[Dataset items]

= Beginning of Section =

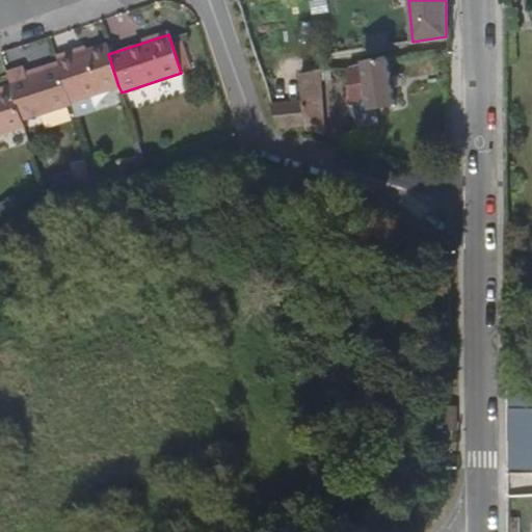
[(108,54),(105,43),(75,53),(74,49),(54,55),(58,67),(70,103),(118,86),(108,54)]
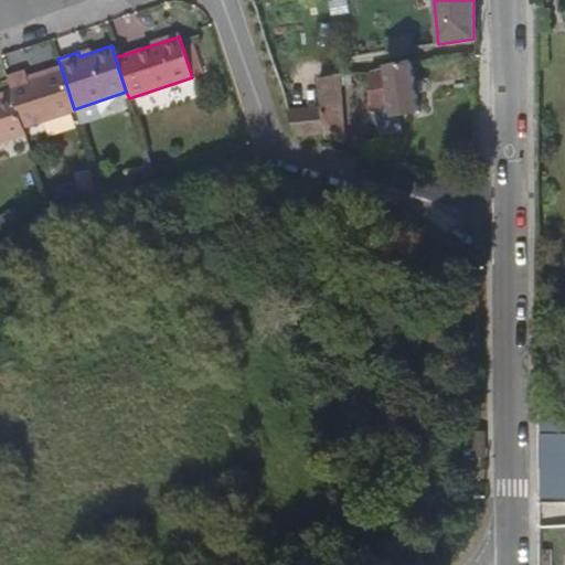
[(418,114),(411,63),(369,73),(369,109),(391,107),(392,116),(418,114)]
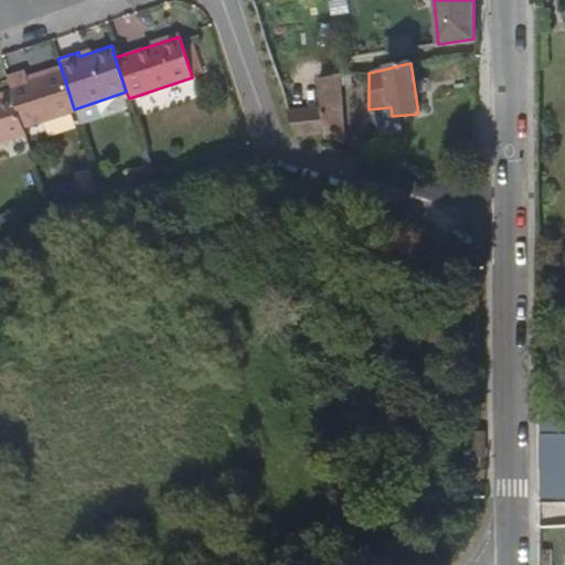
[(23,128),(74,112),(74,109),(62,71),(28,83),(23,71),(6,77),(11,94),(23,128)]
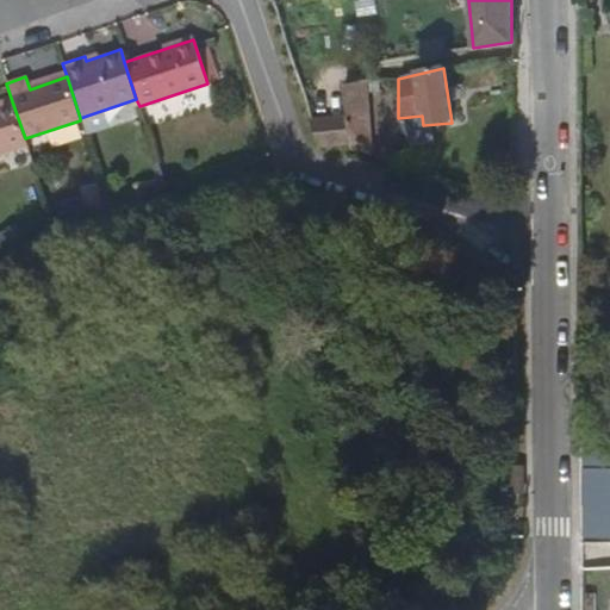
[(363,81),(338,86),(340,106),(346,147),(367,153),(363,81)]
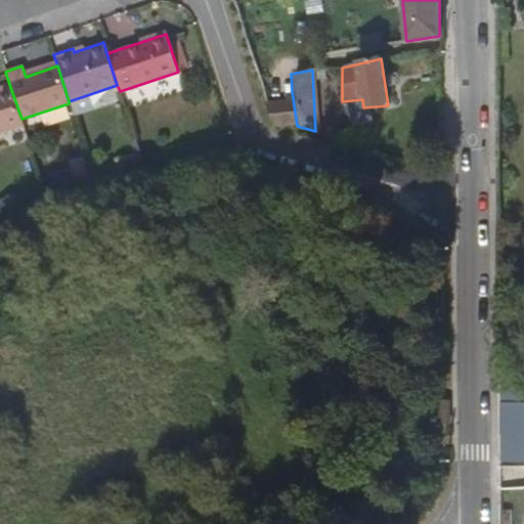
[(0,89),(0,132),(23,125),(22,119),(10,87),(0,89)]
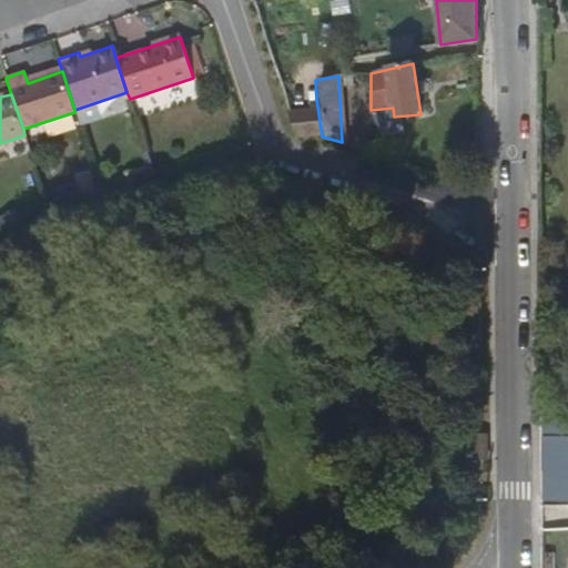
[(285,103),(297,138),(322,137),(316,99),(285,103)]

= End of Section =

The entries above are to be returned exactly, without their pictures.

[(108,54),(105,43),(75,53),(74,49),(54,55),(58,67),(70,103),(118,86),(108,54)]
[(418,114),(411,63),(369,73),(369,109),(391,107),(392,116),(418,114)]
[(23,128),(74,112),(74,109),(62,71),(28,83),(23,71),(6,77),(11,94),(23,128)]
[(363,81),(338,86),(340,106),(346,147),(367,153),(363,81)]
[(0,89),(0,132),(23,125),(22,119),(10,87),(0,89)]
[(285,103),(297,138),(322,137),(316,99),(285,103)]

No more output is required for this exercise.